| Listed entries |
***

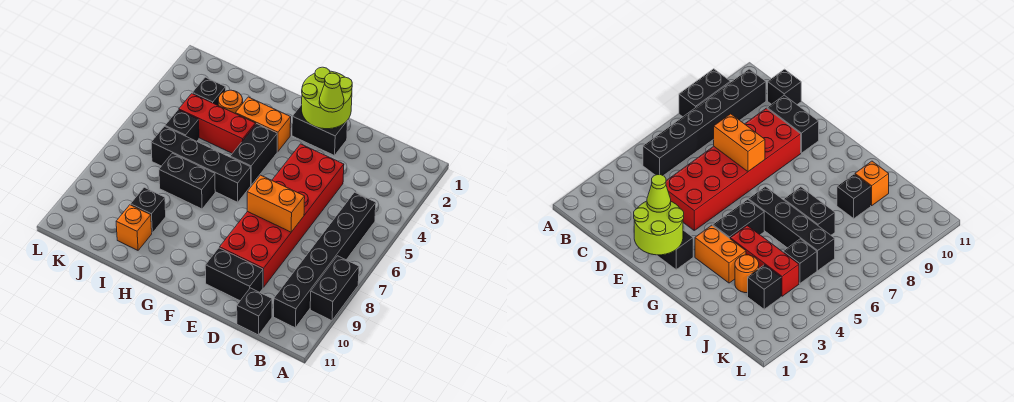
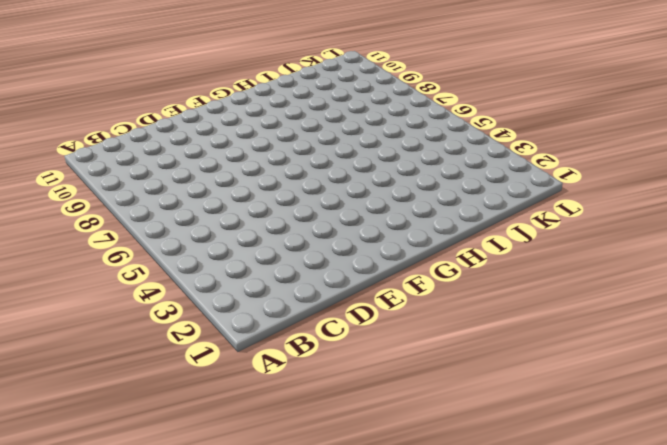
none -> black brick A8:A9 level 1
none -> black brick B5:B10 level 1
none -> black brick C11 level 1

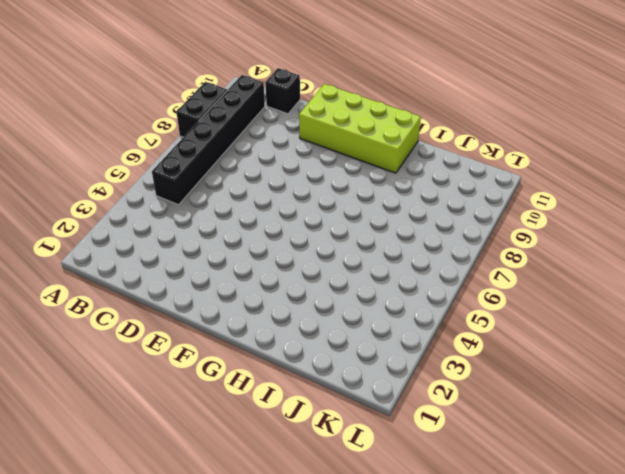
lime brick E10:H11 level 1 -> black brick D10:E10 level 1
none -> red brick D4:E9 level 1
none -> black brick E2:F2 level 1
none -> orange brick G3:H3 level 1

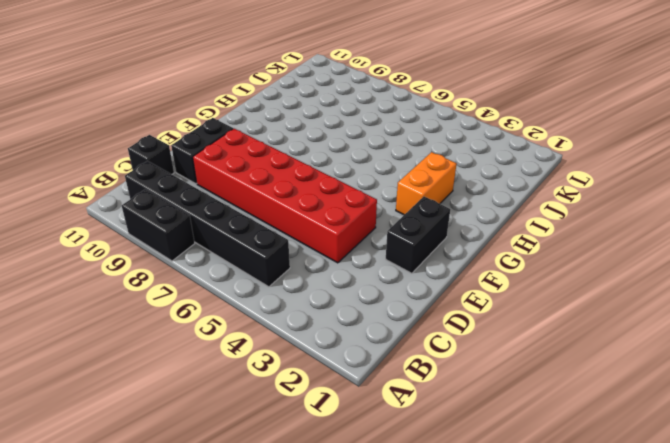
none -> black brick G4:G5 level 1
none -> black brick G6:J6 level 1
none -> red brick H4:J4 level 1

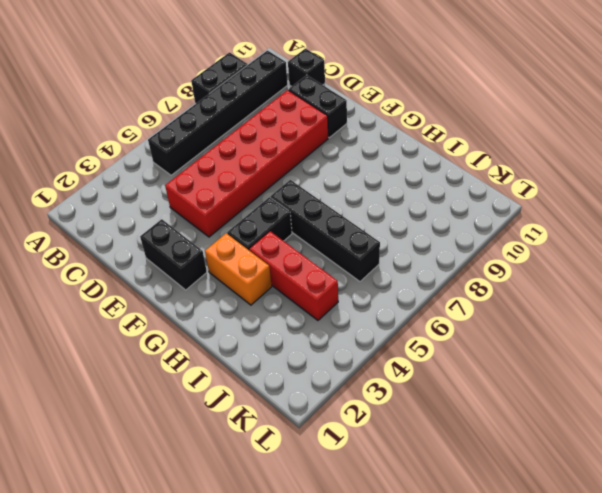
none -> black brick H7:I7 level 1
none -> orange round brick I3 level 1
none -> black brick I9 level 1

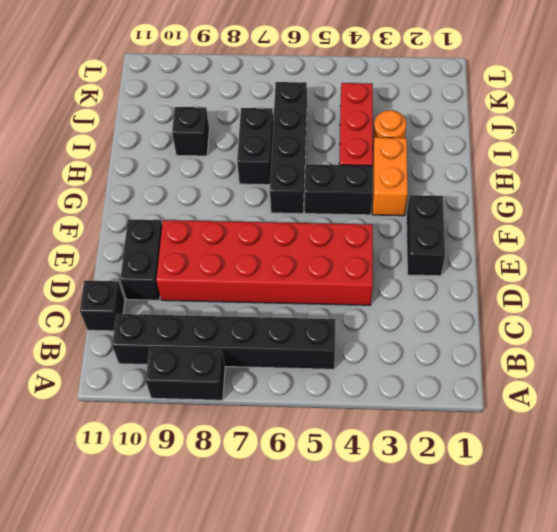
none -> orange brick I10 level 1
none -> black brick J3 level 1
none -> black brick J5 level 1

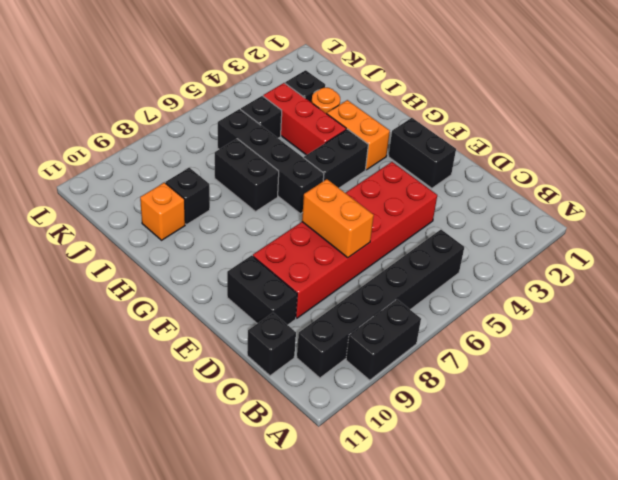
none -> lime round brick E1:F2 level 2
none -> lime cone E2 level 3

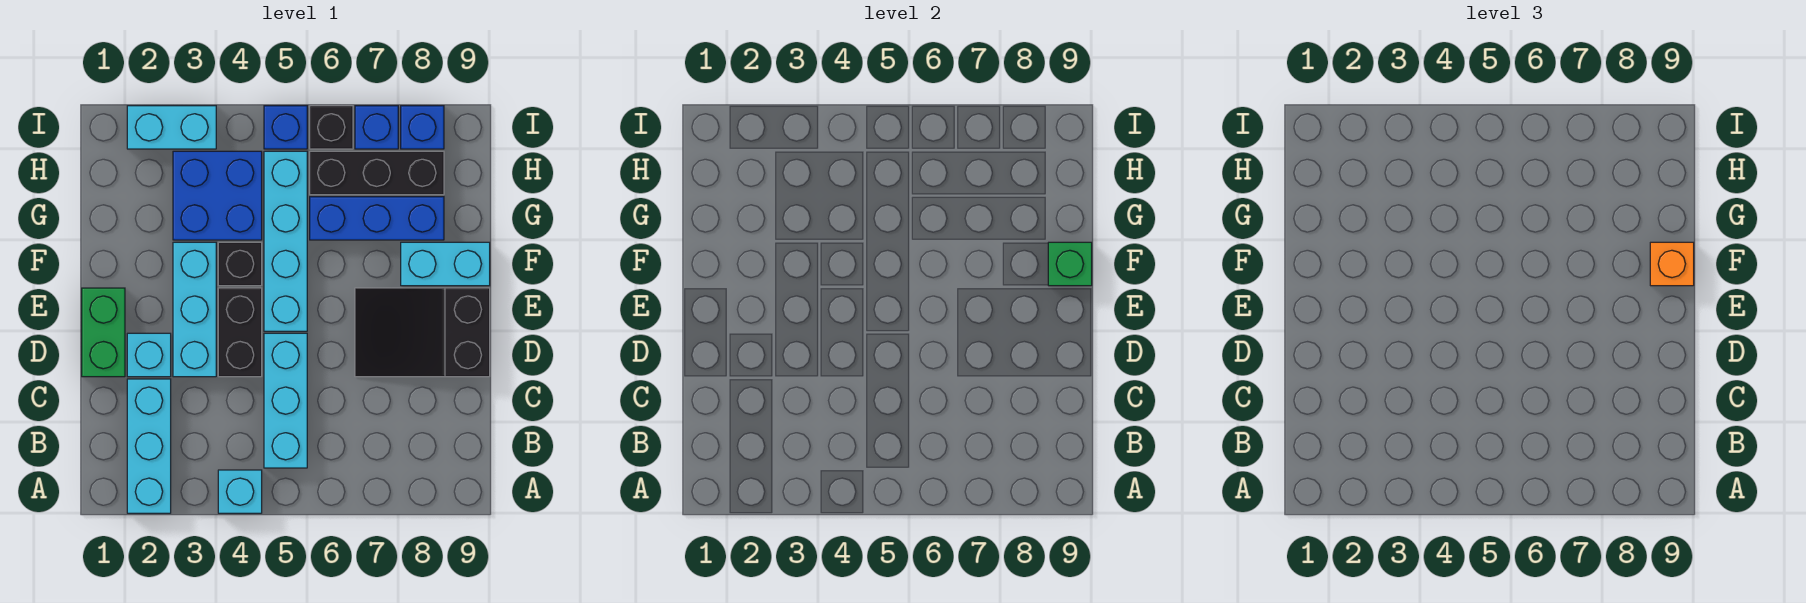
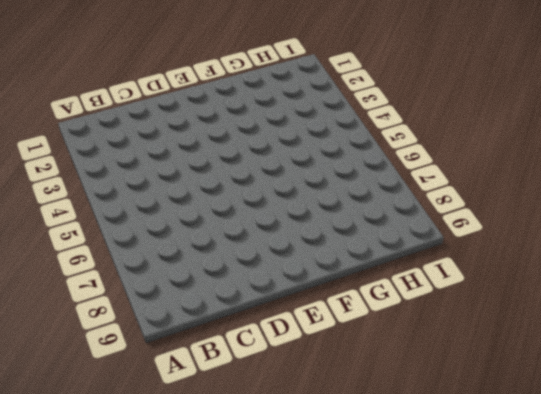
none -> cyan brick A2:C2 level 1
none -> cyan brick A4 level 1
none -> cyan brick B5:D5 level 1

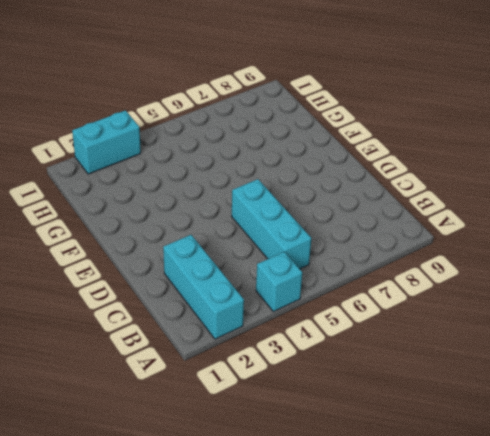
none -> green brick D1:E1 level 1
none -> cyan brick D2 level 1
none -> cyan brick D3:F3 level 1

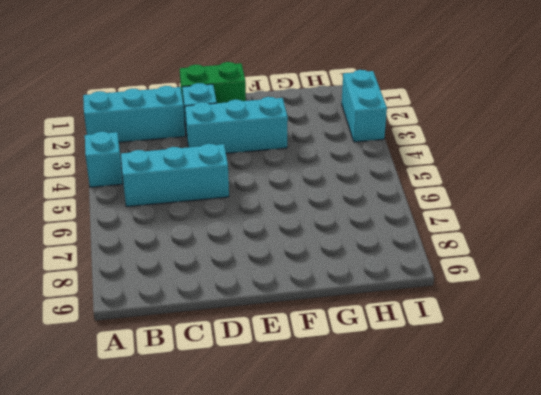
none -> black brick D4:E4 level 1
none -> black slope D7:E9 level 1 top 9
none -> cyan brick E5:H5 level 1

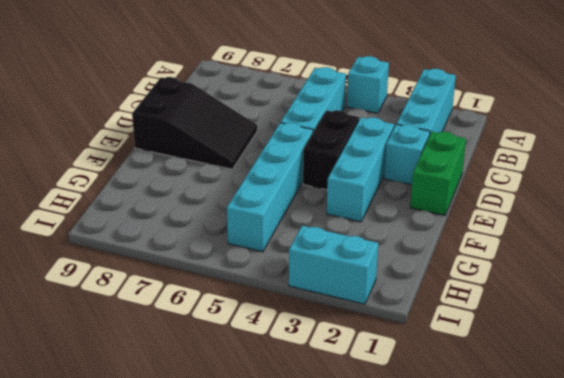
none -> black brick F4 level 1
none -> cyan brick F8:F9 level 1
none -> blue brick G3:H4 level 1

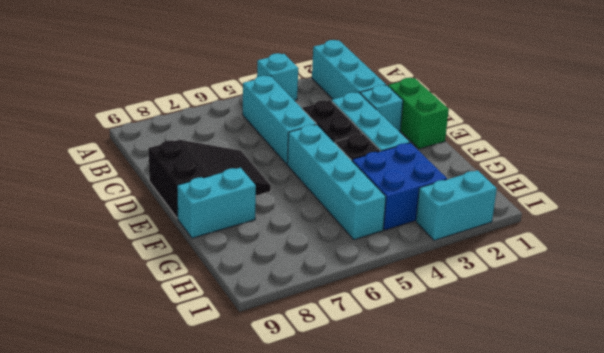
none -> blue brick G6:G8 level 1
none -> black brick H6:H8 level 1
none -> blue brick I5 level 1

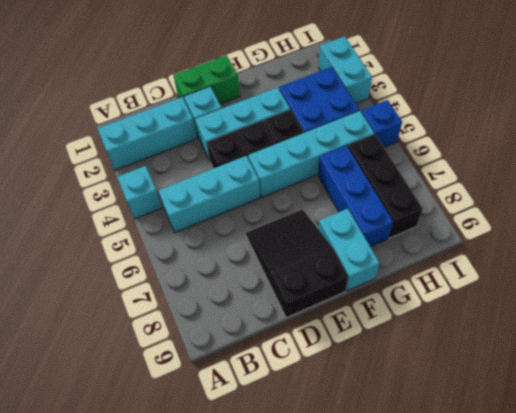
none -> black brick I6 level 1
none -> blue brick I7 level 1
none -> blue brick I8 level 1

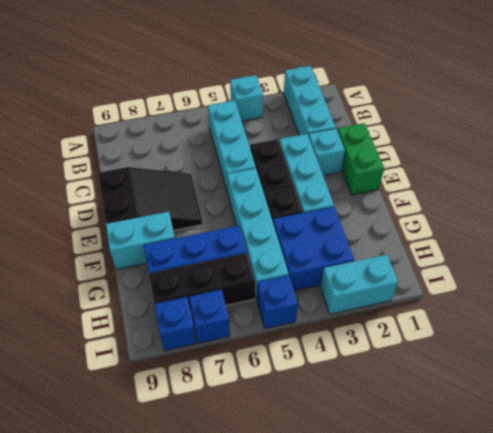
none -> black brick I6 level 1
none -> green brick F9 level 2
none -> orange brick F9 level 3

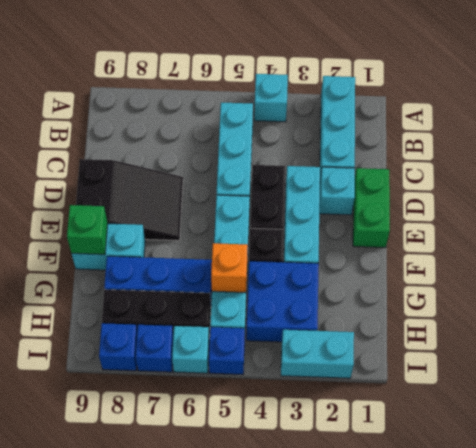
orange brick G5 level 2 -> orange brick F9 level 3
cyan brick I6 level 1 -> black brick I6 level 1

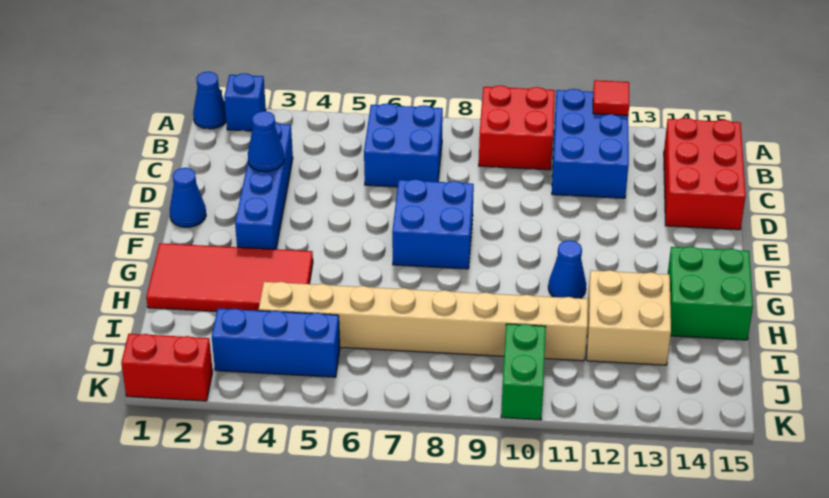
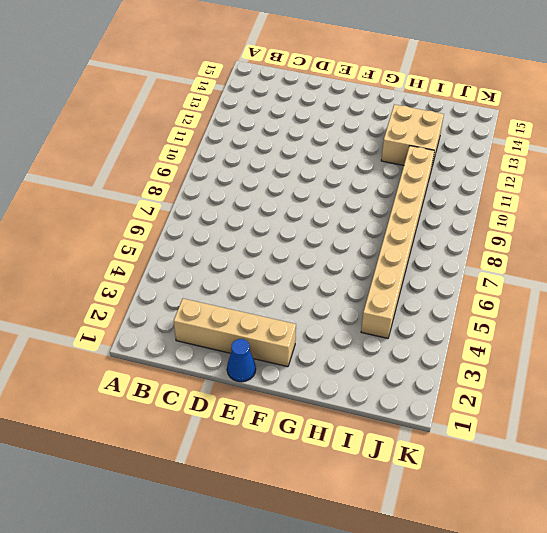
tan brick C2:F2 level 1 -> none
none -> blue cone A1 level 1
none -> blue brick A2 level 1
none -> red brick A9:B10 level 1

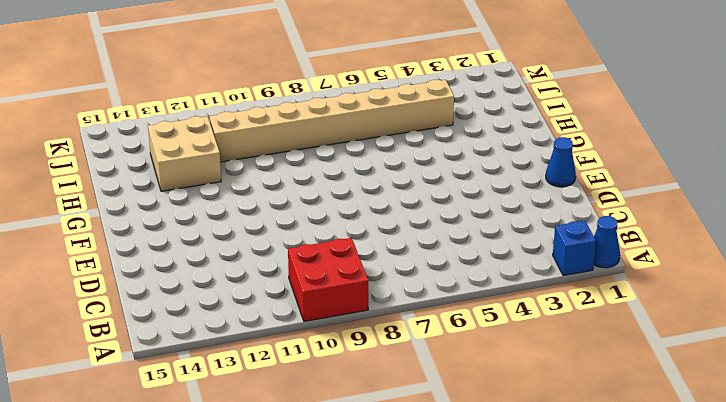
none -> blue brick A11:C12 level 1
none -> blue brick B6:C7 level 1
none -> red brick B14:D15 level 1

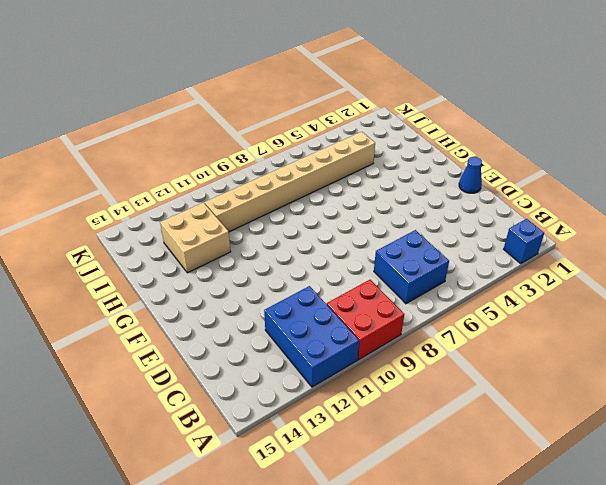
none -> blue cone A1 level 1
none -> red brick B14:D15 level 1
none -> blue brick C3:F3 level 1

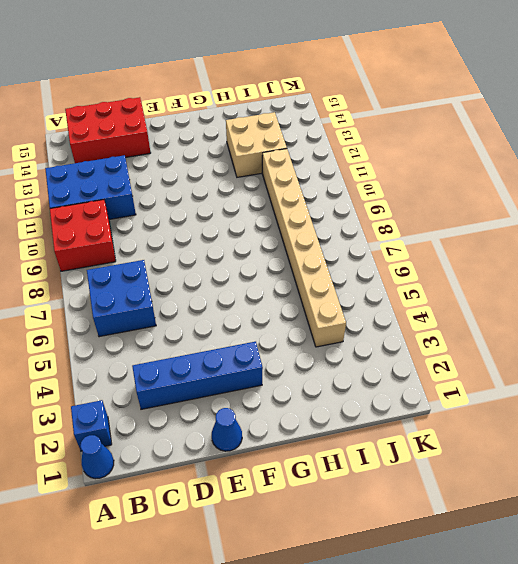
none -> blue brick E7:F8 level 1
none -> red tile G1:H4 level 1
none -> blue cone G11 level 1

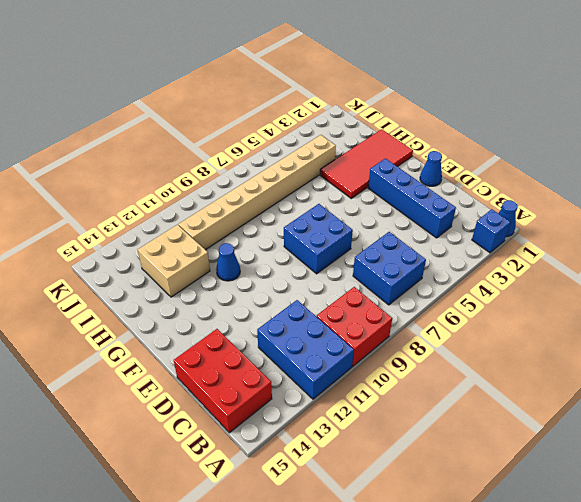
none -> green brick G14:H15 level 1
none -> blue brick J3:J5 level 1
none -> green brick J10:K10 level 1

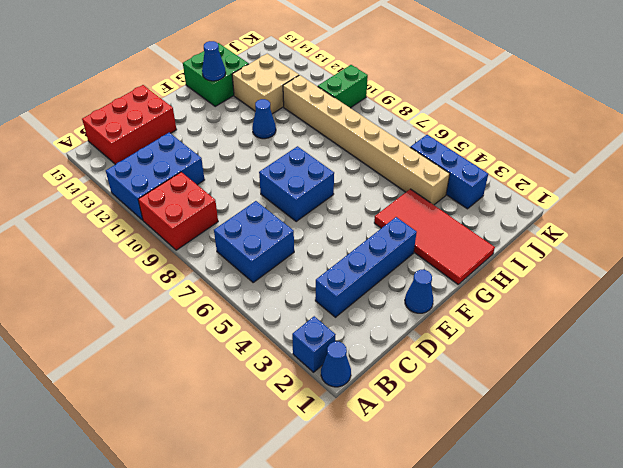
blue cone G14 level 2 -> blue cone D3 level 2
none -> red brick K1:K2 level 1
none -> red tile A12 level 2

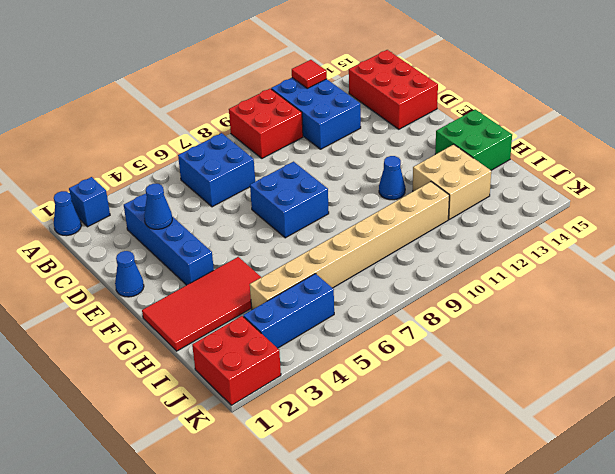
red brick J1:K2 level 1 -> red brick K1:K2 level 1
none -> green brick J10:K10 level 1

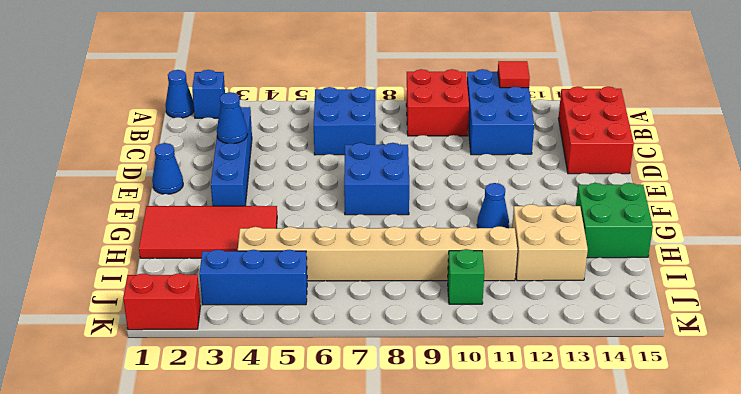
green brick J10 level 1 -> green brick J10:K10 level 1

***

| Problem requirements |
Repeat exactly, and only, the entries from the line with "none -> cyan brick A2:C2 level 1" through the line with "none -> cyan brick F8:F9 level 1". Pictures are skipped.

| Answer to the exercise |
none -> cyan brick A2:C2 level 1
none -> cyan brick A4 level 1
none -> cyan brick B5:D5 level 1

none -> green brick D1:E1 level 1
none -> cyan brick D2 level 1
none -> cyan brick D3:F3 level 1

none -> black brick D4:E4 level 1
none -> black slope D7:E9 level 1 top 9
none -> cyan brick E5:H5 level 1

none -> black brick F4 level 1
none -> cyan brick F8:F9 level 1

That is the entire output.